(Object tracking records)
^^^^^^^^^^^^^^^^
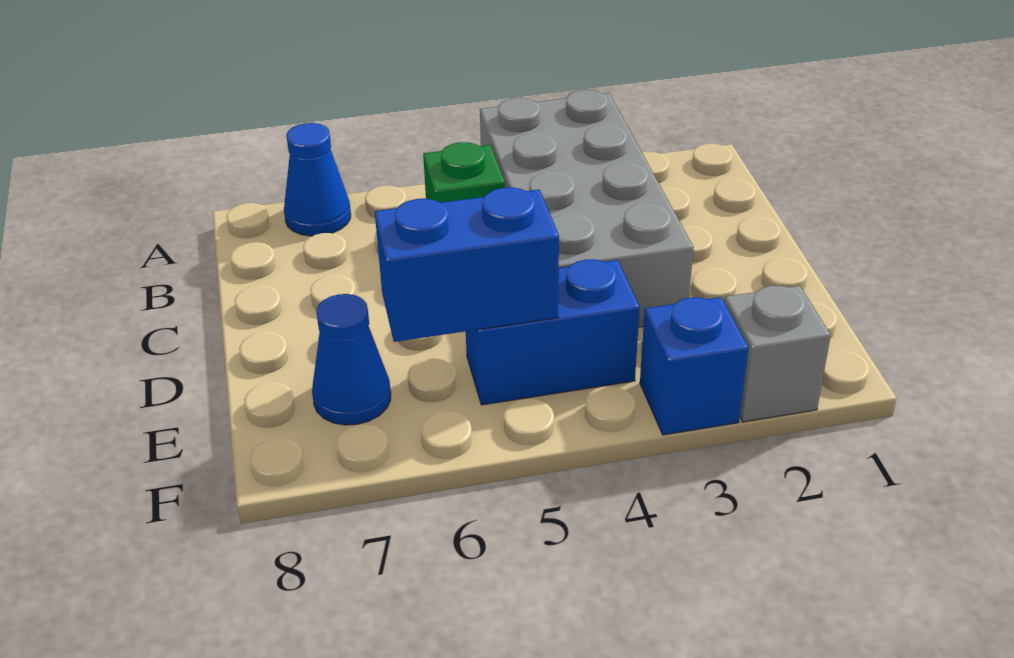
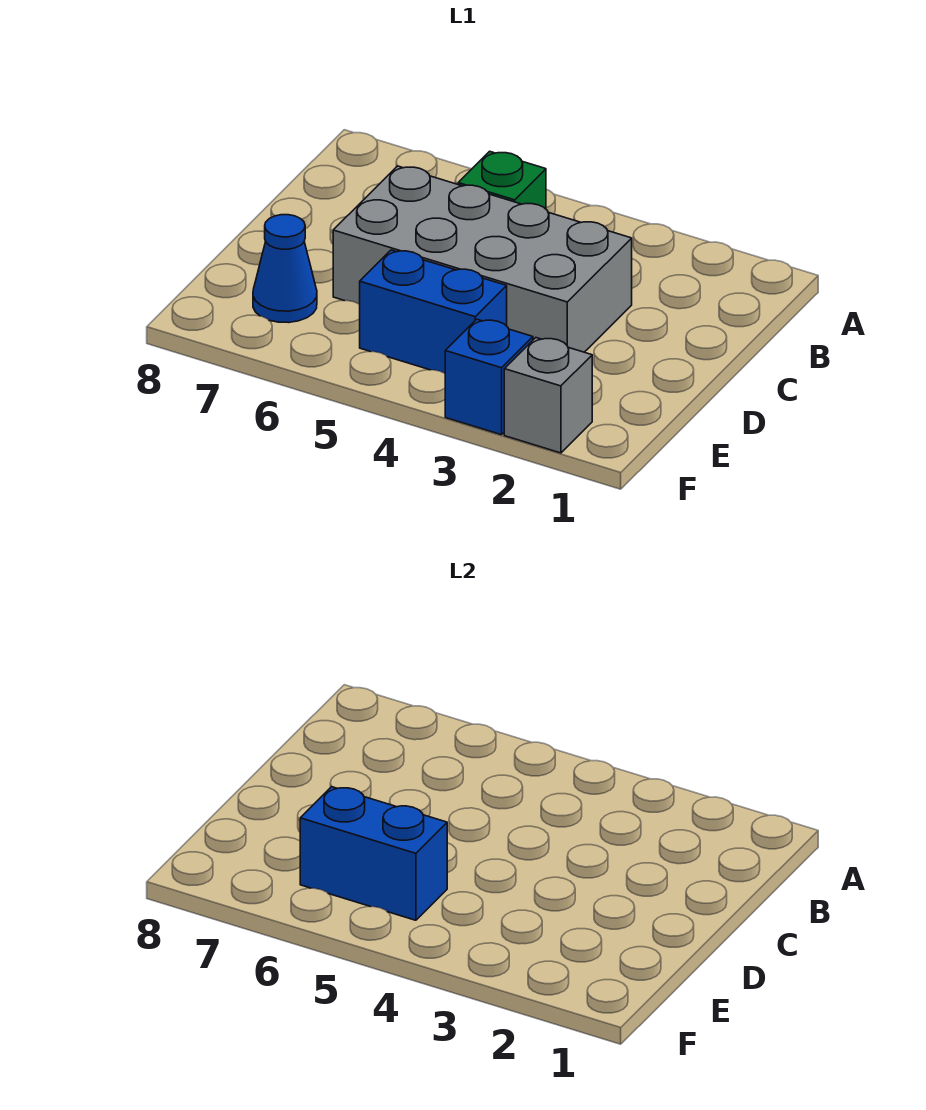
grey brick A3:D4 level 1 -> grey brick C3:D6 level 1
blue cone A7 level 1 -> none

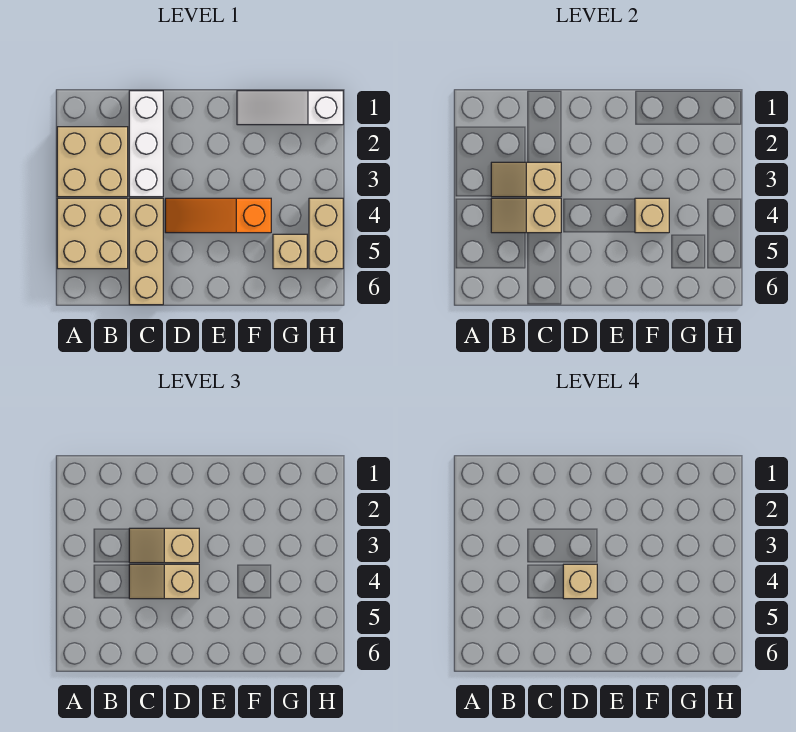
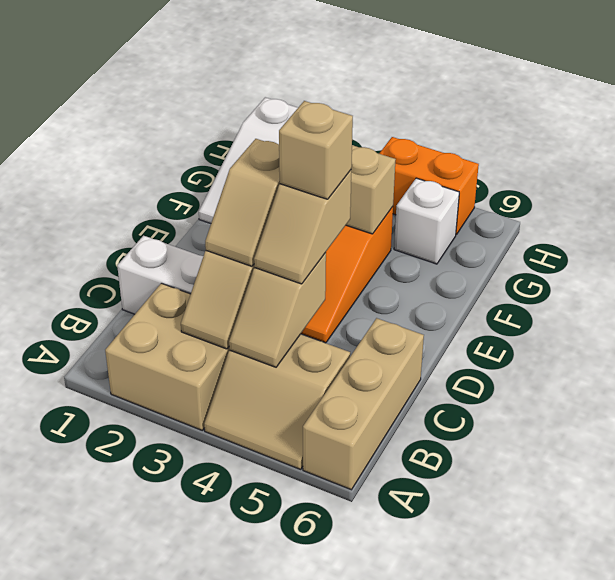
tan brick A4:B5 level 1 -> tan slope A4:B5 level 1 top B
tan brick C4:C6 level 1 -> tan brick A6:C6 level 1
tan brick G5 level 1 -> white brick G5 level 1
tan brick H4:H5 level 1 -> orange brick H4:H5 level 1

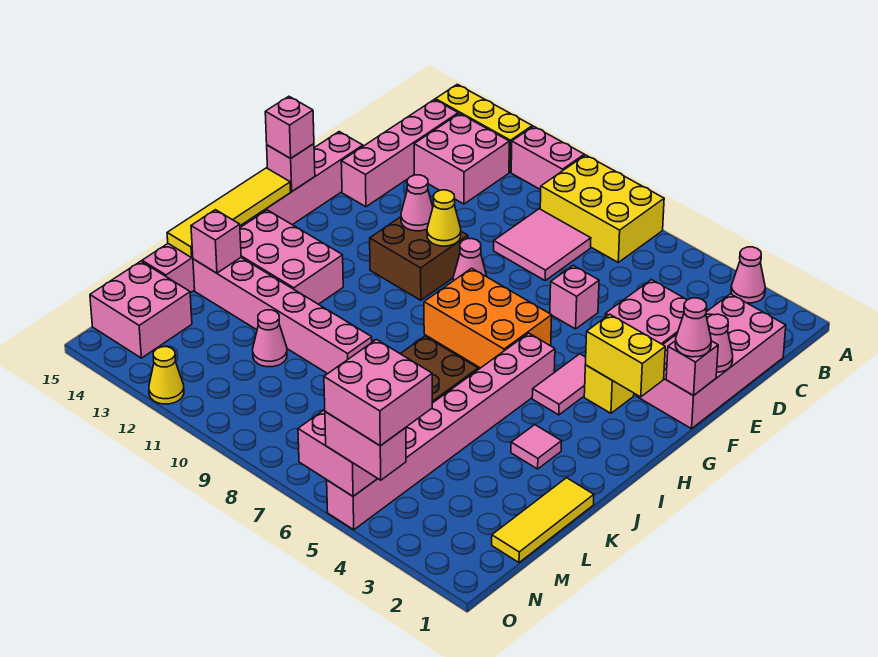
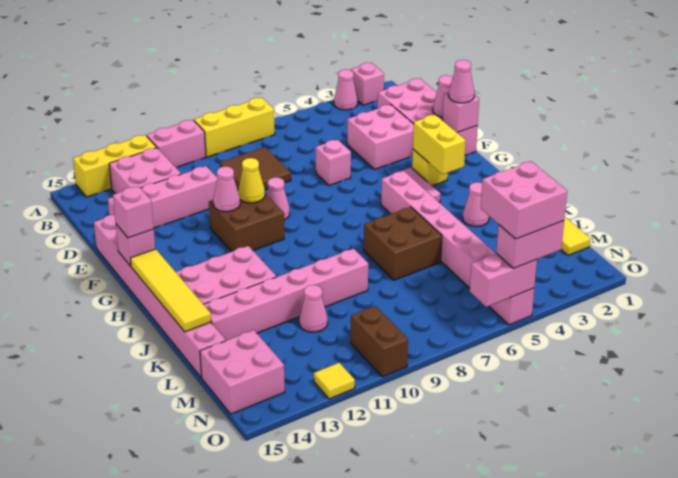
yellow brick A7:B9 level 1 -> yellow brick A7:A9 level 1
pink brick B14:E14 level 1 -> pink brick D11:D14 level 1
pink tile C8:D9 level 1 -> brown tile C8:D9 level 1
yellow brick G2:G3 level 2 -> yellow brick G3:H3 level 2
orange brick G6:H8 level 1 -> none
pink tile J3 level 1 -> pink cone J3 level 1
pink brick K14 level 2 -> pink brick A2 level 1
none -> brown brick N10:O10 level 1
yellow cone O12 level 1 -> yellow tile O12 level 1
^^^^^^^^^^^^^^^^
**TASK ITEM:** For every line above with the word "orange" in it, make a copy.

**RESPONSE:**
tan brick H4:H5 level 1 -> orange brick H4:H5 level 1
orange brick G6:H8 level 1 -> none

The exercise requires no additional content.